── RECORDS FOR THE EXERCISE ──
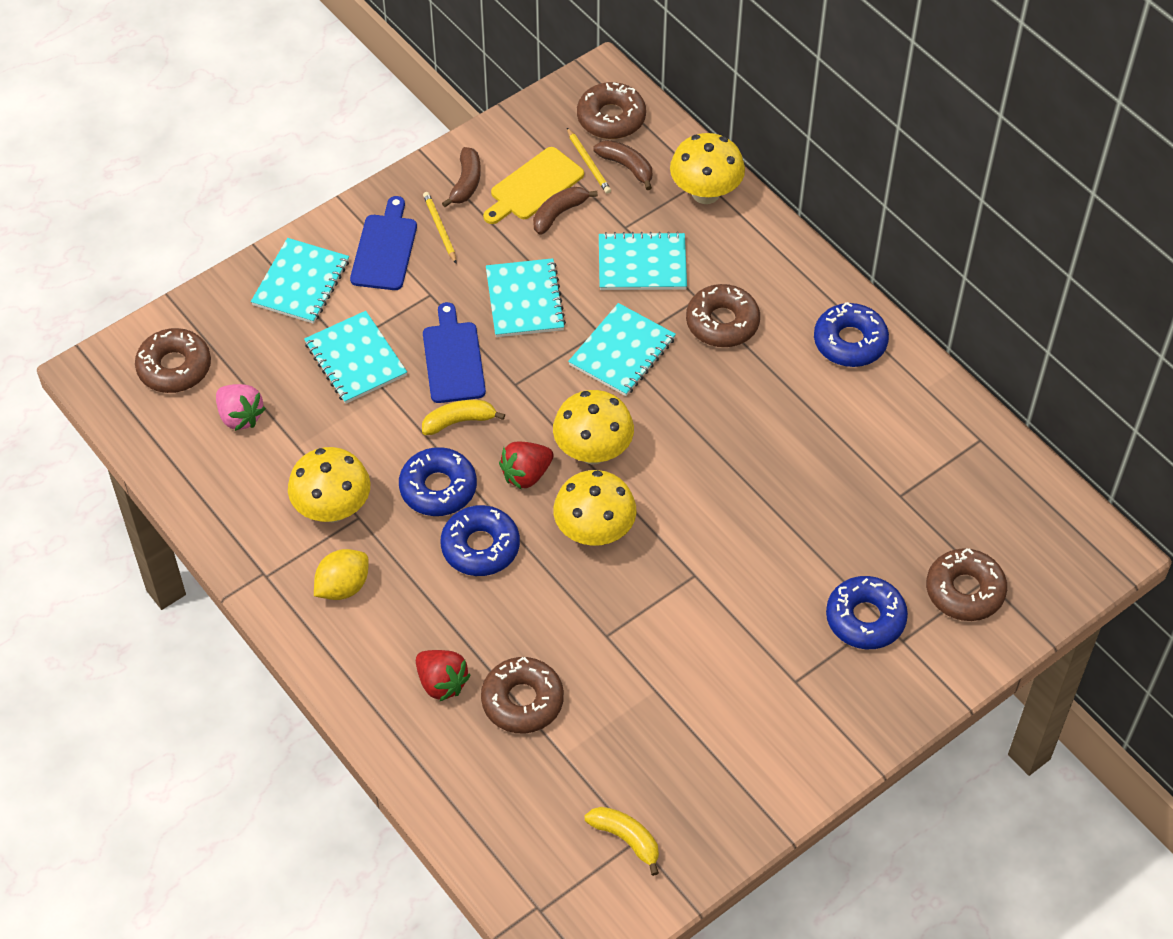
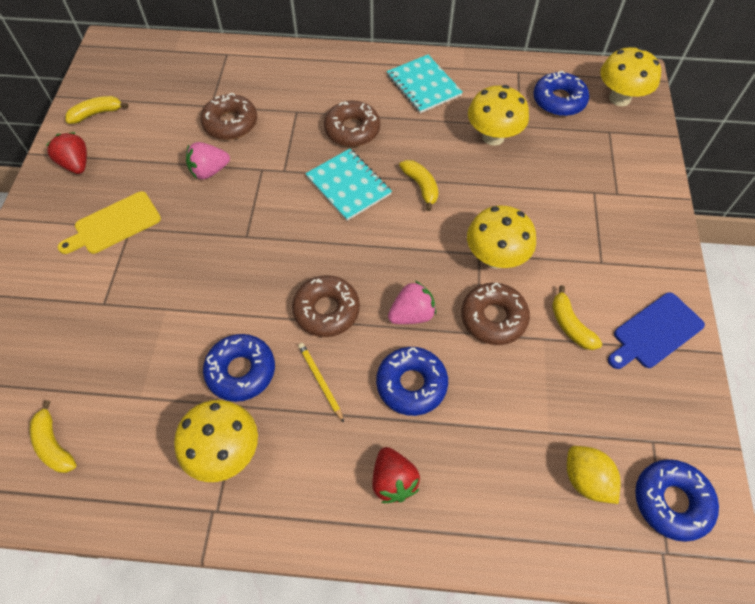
blue cutting board: 2 -> 1
brown banana: 3 -> 0
brown donut: 5 -> 4
pink strawberry: 1 -> 2
turquoise notebook: 5 -> 2
yellow banana: 2 -> 4
yellow pencil: 2 -> 1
───
▸ **YOUR INSTRUCTIONS**
Find "brown banana: 3 -> 0" in the data above, then repeat that line and all lines after it exactly, ending with the final line.

▸ **FINAL ANSWER**
brown banana: 3 -> 0
brown donut: 5 -> 4
pink strawberry: 1 -> 2
turquoise notebook: 5 -> 2
yellow banana: 2 -> 4
yellow pencil: 2 -> 1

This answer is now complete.